• DATA SUPPLIED:
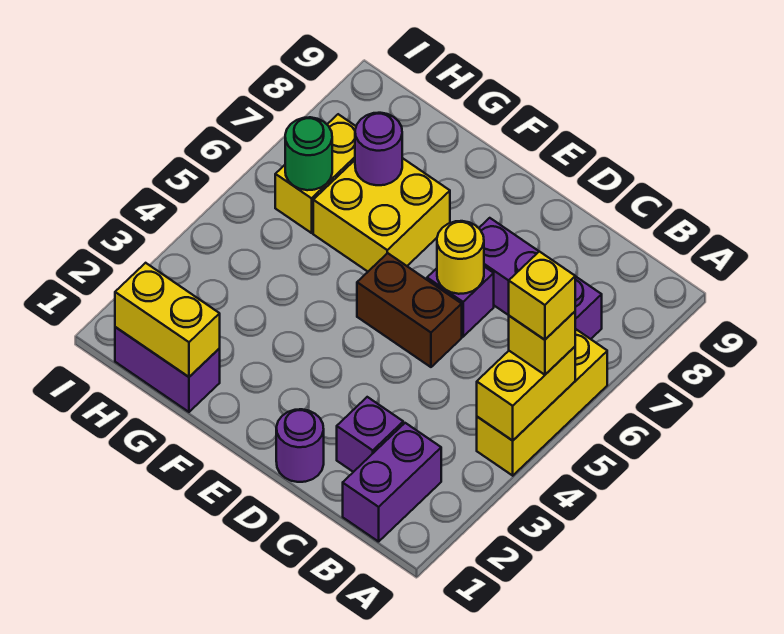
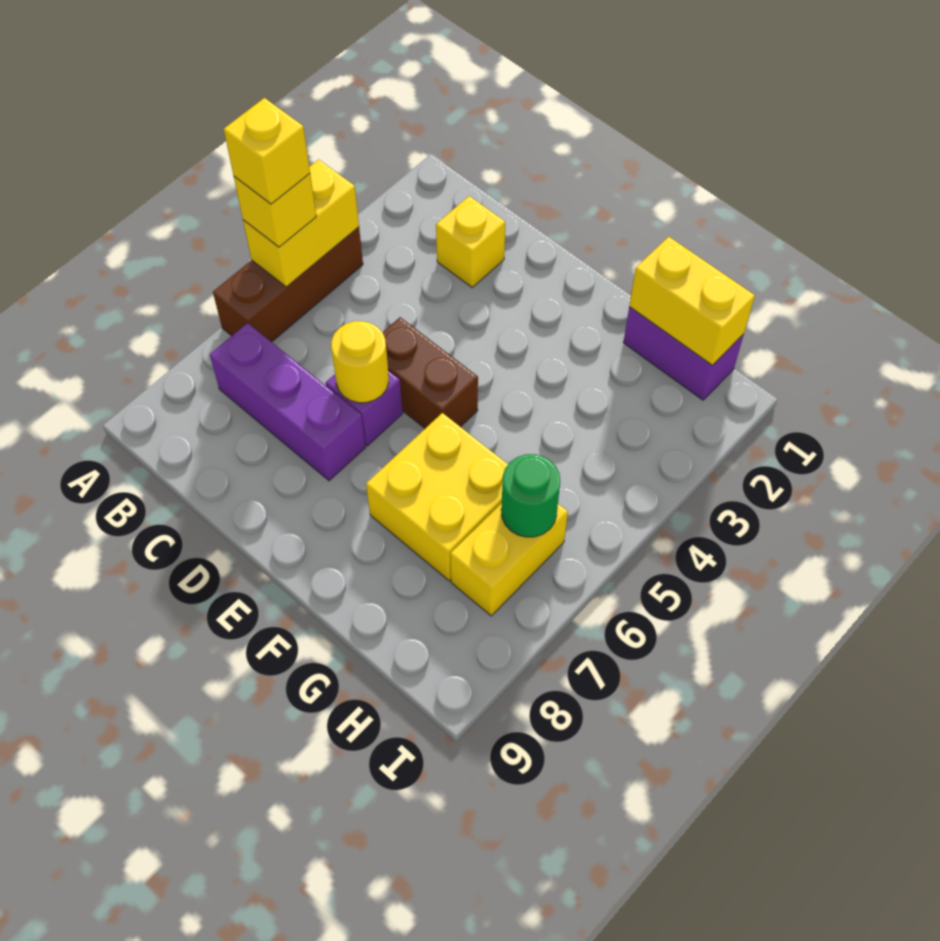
yellow brick A4:A6 level 1 -> brown brick A4:A6 level 1
purple brick B1:B2 level 1 -> none
purple brick C2 level 1 -> yellow brick C2 level 1
purple round brick D1 level 1 -> none
purple round brick G7 level 2 -> none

• WHAT THE TASK REQUIRES: In your copy of the records above, include no pictures and match every line exactly.

• YOUR SOLUTION:
yellow brick A4:A6 level 1 -> brown brick A4:A6 level 1
purple brick B1:B2 level 1 -> none
purple brick C2 level 1 -> yellow brick C2 level 1
purple round brick D1 level 1 -> none
purple round brick G7 level 2 -> none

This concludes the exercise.